** Task **
Omit all pictures. Reproduce exactly the lines from the first line of the records below through the line with "What was the flashlight".

** Scene image comparisons **
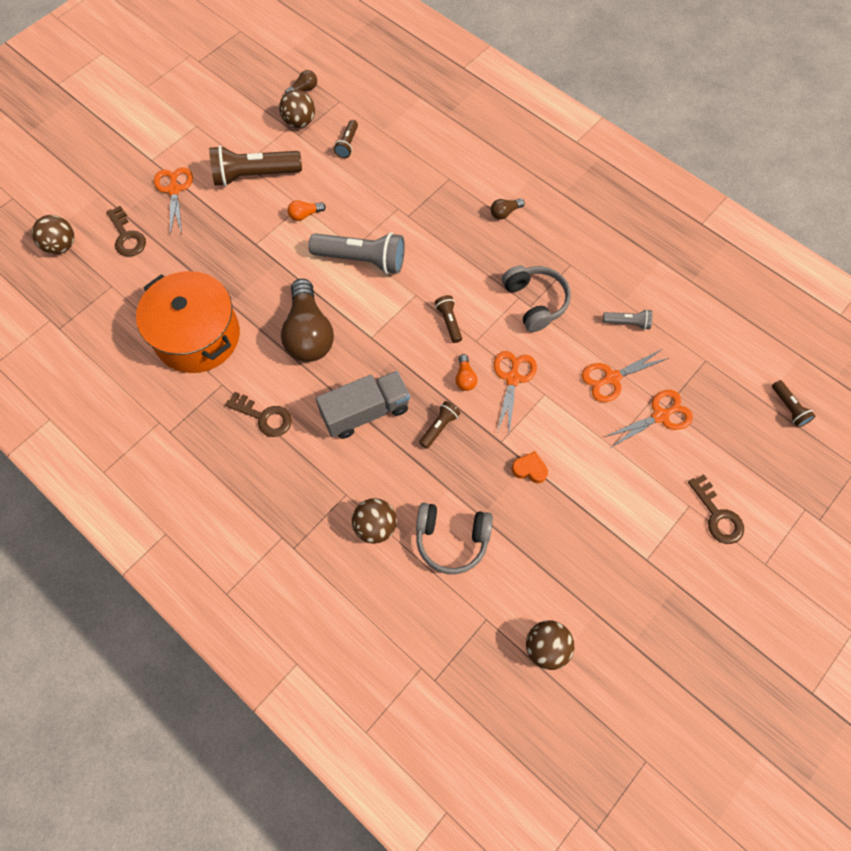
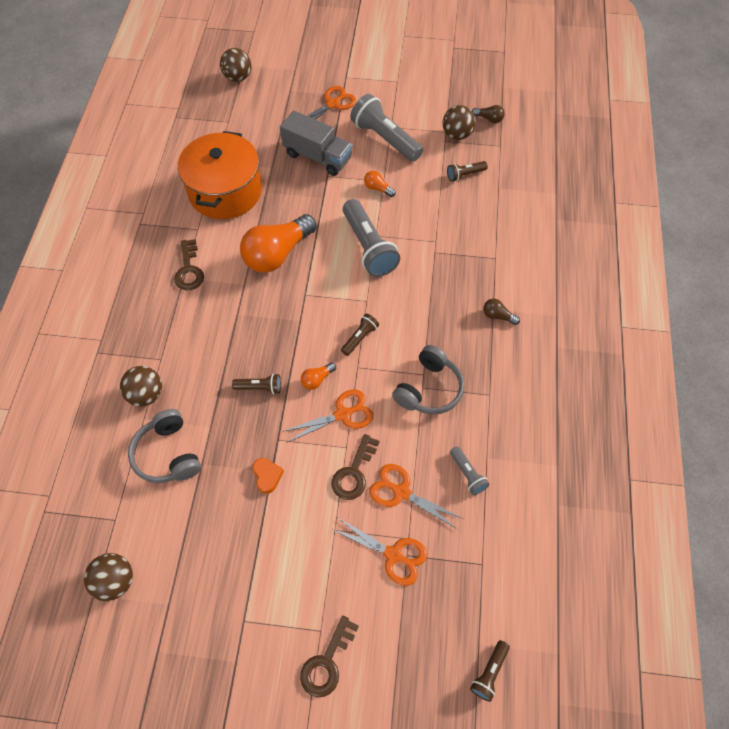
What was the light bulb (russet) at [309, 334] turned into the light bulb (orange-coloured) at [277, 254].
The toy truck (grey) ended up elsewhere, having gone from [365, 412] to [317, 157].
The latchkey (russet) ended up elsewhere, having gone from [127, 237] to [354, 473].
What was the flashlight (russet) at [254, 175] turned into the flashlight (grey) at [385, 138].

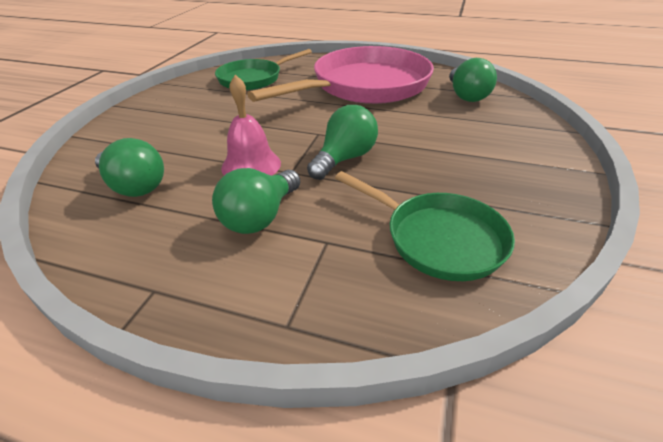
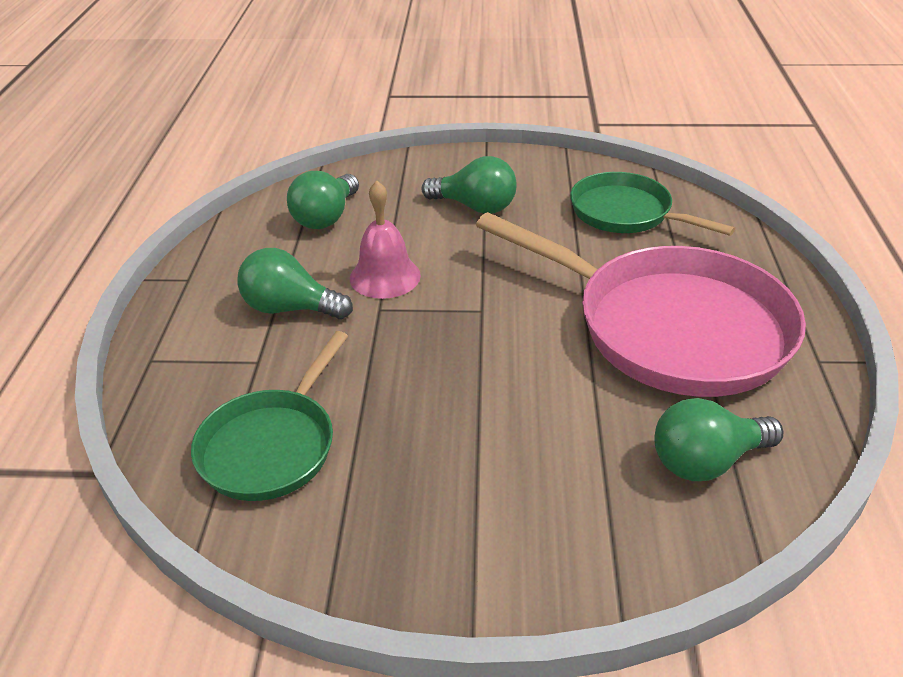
The light bulb (green) ended up elsewhere, having gone from [344, 159] to [475, 207].

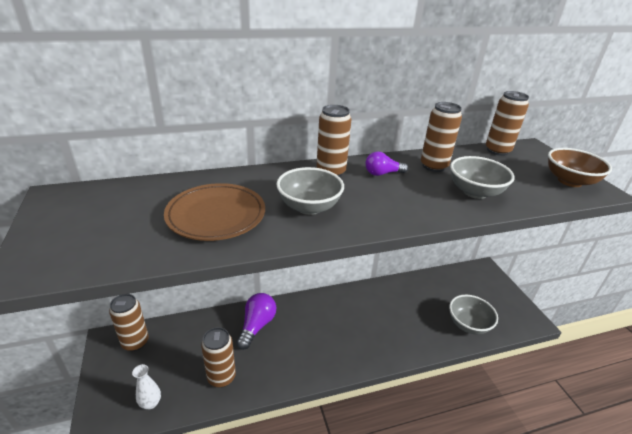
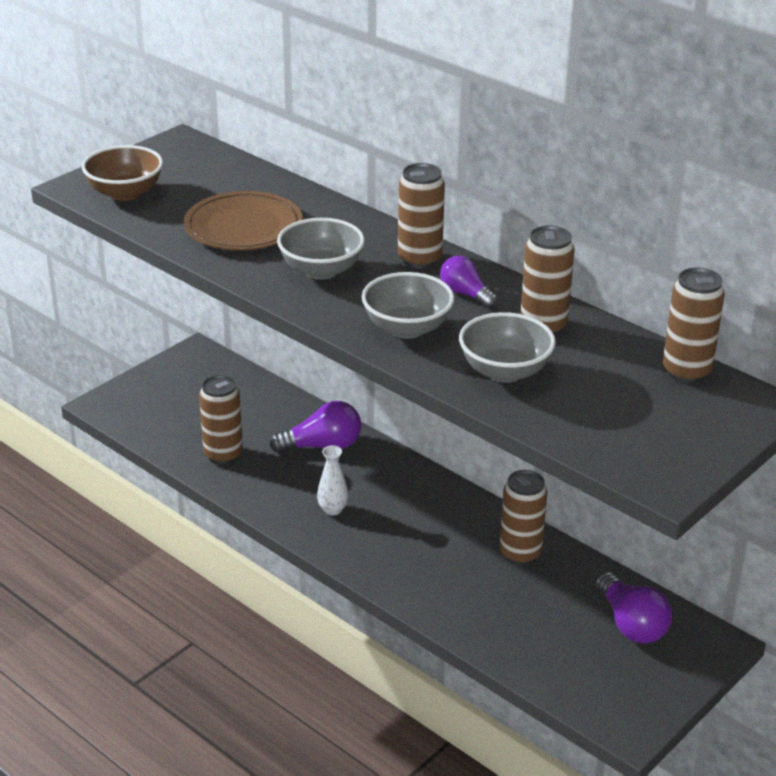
The bowl (russet) ended up elsewhere, having gone from [569, 181] to [125, 193].
The tall vase (pure white) ended up elsewhere, having gone from [151, 403] to [333, 509].
The bowl (grey) ended up elsewhere, having gone from [468, 324] to [407, 328].
The tin (russet) ended up elsewhere, having gone from [135, 342] to [520, 554].
The second view gained the light bulb (royal purple) at [631, 624].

** Result for this exercise **
What was the light bulb (russet) at [309, 334] turned into the light bulb (orange-coloured) at [277, 254].
The toy truck (grey) ended up elsewhere, having gone from [365, 412] to [317, 157].
The latchkey (russet) ended up elsewhere, having gone from [127, 237] to [354, 473].
What was the flashlight (russet) at [254, 175] turned into the flashlight (grey) at [385, 138].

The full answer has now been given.